Some rows:
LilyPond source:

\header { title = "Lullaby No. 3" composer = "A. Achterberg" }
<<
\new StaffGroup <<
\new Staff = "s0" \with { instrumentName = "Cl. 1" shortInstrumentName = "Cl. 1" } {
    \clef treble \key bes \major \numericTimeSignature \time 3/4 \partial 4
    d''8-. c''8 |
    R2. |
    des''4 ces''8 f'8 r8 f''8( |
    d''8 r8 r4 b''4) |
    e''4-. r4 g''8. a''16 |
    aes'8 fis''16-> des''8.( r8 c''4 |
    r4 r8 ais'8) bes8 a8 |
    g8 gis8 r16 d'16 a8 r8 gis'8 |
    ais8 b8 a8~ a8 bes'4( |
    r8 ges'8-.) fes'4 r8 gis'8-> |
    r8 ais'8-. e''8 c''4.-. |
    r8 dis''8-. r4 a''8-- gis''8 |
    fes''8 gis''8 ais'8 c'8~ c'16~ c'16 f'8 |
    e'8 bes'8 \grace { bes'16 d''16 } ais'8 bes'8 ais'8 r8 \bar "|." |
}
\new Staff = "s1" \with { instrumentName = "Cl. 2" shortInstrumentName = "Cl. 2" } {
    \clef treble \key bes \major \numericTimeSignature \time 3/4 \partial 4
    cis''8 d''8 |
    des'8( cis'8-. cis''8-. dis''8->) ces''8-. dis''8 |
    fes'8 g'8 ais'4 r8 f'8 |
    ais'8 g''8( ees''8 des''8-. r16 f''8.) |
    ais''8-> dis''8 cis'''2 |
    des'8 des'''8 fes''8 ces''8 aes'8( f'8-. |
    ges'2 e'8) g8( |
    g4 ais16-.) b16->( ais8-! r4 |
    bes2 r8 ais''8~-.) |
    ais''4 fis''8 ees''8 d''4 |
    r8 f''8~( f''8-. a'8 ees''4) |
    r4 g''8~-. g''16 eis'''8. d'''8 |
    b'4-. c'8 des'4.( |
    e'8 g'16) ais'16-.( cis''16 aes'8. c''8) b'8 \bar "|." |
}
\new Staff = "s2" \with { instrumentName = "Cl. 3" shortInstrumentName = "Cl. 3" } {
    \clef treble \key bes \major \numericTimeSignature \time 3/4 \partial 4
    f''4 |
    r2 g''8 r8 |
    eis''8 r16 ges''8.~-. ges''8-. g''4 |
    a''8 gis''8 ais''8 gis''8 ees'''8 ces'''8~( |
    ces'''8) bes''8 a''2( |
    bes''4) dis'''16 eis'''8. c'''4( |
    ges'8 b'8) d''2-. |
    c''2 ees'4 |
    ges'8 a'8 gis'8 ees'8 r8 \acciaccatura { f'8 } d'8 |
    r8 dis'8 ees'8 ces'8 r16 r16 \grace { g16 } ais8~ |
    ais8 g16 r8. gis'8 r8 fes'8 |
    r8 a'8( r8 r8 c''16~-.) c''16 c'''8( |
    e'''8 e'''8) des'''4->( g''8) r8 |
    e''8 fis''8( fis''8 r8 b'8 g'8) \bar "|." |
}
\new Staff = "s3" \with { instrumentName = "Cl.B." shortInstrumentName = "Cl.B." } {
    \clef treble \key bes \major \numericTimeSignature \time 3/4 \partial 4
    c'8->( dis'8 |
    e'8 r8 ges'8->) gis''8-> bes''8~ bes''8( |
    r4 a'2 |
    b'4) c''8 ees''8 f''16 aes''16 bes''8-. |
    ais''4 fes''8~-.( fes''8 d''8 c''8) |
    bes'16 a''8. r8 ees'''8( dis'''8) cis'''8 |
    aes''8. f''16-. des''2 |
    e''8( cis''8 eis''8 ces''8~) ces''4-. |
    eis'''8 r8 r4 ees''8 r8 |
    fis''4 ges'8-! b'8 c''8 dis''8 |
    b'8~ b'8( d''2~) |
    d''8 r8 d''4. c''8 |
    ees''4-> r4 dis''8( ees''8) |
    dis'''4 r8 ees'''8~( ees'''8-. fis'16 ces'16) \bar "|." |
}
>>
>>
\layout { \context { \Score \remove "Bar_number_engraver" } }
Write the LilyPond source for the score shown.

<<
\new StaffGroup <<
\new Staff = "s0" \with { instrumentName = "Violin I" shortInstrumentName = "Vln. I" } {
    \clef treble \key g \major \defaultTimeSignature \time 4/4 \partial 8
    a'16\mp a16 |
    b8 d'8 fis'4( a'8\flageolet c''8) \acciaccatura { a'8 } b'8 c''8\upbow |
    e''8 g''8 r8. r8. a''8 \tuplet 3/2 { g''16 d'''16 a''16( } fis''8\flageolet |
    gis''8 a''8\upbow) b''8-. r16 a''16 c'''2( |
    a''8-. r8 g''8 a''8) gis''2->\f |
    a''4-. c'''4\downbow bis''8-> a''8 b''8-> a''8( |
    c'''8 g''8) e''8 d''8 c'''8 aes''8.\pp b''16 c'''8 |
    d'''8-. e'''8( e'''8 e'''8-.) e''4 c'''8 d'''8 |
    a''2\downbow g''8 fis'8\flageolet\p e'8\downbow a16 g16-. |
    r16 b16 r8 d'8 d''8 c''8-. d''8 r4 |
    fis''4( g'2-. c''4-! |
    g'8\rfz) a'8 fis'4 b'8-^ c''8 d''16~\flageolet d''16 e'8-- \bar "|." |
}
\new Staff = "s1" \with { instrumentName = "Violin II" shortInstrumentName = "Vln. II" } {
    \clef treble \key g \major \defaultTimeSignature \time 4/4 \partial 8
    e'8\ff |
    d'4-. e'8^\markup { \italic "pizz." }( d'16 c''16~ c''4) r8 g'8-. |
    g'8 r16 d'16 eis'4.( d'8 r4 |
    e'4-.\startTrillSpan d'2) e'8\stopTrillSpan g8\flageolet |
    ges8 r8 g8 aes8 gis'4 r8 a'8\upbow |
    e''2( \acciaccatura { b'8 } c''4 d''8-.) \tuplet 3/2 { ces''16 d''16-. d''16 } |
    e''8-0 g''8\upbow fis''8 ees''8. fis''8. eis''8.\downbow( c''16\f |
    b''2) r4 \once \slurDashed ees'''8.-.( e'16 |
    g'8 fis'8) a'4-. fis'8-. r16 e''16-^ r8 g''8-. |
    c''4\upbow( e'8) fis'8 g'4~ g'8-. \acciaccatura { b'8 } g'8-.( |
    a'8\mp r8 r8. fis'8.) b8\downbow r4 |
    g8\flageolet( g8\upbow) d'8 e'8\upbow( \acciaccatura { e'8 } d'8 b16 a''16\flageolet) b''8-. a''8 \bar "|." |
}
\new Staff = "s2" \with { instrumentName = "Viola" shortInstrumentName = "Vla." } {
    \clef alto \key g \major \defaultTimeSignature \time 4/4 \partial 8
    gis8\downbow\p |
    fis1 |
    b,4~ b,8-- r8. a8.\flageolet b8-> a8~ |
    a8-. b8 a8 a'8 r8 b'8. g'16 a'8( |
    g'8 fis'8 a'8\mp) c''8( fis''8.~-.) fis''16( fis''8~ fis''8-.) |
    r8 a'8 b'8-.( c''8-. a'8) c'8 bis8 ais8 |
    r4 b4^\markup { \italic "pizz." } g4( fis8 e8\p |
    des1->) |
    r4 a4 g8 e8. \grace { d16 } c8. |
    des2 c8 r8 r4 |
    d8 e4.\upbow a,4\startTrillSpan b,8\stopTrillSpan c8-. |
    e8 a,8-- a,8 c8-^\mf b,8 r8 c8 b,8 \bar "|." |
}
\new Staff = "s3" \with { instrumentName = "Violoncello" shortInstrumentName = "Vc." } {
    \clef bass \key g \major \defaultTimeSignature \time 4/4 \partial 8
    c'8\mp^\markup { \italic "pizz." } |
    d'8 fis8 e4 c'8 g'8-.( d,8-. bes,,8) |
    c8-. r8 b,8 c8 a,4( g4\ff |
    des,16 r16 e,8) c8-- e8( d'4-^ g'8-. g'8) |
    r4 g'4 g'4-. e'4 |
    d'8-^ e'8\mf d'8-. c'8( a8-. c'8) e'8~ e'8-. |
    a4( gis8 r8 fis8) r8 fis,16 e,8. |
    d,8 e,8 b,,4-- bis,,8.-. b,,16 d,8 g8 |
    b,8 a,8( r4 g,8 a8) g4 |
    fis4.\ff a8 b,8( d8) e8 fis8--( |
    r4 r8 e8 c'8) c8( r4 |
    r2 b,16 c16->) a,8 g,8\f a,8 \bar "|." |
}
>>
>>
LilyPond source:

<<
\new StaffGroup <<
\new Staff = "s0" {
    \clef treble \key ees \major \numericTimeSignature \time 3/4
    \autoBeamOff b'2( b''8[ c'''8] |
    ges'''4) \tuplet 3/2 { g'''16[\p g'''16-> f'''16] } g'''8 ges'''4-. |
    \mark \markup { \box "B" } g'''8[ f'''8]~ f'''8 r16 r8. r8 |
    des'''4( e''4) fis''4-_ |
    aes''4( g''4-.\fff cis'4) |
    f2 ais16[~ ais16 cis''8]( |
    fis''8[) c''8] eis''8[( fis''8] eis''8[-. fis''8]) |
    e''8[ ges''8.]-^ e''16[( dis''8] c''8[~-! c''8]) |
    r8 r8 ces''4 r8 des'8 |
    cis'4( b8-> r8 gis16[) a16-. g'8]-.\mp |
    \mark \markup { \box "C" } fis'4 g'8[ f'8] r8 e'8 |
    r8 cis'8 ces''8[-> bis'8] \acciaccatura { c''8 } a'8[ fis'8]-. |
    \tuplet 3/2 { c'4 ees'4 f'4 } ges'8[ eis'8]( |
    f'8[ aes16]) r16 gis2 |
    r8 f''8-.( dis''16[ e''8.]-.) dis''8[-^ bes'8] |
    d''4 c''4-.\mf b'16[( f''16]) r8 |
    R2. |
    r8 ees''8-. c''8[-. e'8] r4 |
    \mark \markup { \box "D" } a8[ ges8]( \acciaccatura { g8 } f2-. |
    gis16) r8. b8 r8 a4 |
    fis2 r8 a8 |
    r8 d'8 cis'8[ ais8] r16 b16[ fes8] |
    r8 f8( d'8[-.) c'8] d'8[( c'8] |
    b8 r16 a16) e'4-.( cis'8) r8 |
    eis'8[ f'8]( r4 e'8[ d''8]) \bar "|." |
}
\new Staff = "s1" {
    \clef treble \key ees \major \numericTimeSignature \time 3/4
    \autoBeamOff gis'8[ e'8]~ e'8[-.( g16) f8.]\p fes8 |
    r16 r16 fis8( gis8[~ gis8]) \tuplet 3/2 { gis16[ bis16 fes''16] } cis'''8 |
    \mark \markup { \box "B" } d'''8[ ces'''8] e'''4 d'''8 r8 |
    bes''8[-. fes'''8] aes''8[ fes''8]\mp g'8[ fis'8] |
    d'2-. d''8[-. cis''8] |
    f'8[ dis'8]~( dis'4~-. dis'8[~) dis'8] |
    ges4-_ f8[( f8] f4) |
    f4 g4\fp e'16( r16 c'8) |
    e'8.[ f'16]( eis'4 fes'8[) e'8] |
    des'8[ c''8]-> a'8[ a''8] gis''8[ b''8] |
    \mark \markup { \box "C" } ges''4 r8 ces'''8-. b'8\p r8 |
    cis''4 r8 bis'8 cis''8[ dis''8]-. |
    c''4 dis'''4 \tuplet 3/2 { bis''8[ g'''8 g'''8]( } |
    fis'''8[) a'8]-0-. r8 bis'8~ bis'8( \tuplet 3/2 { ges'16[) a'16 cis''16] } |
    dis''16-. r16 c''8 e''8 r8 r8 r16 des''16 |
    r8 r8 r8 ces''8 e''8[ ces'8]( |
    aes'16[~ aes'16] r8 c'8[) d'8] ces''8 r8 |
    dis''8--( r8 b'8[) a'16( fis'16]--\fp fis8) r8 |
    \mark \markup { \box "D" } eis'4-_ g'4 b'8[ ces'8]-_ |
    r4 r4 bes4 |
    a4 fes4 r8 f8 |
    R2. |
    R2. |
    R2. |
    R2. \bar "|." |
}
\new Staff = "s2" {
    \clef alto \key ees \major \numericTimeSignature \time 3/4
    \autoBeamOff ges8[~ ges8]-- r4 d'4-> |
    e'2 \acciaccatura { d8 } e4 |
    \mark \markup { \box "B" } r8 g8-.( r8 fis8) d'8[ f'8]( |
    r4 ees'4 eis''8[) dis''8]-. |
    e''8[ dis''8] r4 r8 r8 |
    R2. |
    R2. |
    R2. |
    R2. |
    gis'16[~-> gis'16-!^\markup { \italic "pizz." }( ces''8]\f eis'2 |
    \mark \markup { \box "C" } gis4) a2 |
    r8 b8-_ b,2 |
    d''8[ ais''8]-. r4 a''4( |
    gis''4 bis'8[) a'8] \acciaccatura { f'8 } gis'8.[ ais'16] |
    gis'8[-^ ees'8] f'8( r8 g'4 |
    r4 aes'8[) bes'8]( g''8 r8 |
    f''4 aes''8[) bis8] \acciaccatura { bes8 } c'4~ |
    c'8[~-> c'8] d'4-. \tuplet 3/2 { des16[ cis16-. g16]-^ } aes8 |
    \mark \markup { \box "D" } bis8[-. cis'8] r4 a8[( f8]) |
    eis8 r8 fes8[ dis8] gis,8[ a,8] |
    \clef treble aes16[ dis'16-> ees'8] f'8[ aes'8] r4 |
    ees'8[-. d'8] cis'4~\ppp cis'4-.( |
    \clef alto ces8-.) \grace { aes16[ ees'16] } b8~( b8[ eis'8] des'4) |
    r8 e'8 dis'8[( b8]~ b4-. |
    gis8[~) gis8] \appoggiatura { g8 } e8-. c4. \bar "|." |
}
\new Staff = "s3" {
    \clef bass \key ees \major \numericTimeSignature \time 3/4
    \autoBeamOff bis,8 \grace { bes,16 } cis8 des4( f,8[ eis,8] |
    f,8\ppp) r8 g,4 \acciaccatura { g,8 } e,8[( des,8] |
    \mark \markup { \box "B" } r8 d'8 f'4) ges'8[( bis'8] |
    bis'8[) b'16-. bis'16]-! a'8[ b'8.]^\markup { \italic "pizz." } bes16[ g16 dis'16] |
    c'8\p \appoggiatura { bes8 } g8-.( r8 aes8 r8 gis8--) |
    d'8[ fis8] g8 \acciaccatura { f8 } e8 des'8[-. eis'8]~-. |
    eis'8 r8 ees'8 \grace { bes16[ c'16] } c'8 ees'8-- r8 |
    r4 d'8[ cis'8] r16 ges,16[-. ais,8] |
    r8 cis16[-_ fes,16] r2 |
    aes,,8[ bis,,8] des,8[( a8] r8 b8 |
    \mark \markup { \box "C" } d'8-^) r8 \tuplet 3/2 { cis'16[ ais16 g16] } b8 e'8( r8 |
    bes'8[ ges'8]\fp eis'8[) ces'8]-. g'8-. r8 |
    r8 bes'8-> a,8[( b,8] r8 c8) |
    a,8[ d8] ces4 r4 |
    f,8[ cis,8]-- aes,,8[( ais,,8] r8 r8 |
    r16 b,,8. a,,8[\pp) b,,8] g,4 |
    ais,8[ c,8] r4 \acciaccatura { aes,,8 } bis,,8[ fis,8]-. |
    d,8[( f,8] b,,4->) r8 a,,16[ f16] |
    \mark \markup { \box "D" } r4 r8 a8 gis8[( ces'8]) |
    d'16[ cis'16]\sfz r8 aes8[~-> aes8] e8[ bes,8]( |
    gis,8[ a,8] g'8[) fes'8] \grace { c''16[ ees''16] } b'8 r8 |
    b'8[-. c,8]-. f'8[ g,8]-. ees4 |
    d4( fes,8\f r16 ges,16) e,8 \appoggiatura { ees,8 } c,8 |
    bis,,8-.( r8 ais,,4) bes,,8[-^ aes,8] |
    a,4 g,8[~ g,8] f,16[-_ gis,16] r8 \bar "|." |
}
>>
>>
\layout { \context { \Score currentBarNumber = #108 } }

The exercise:
Pick out each line in the rows above that contains the string "grace", and copy those lines.

Exercise output:
    e'8 bes'8 \grace { bes'16 d''16 } ais'8 bes'8 ais'8 r8 \bar "|." |
    r8 dis'8 ees'8 ces'8 r16 r16 \grace { g16 } ais8~ |
    r4 a4 g8 e8. \grace { d16 } c8. |
    \clef alto ces8-.) \grace { aes16[ ees'16] } b8~( b8[ eis'8] des'4) |
    \autoBeamOff bis,8 \grace { bes,16 } cis8 des4( f,8[ eis,8] |
    eis'8 r8 ees'8 \grace { bes16[ c'16] } c'8 ees'8-- r8 |
    gis,8[ a,8] g'8[) fes'8] \grace { c''16[ ees''16] } b'8 r8 |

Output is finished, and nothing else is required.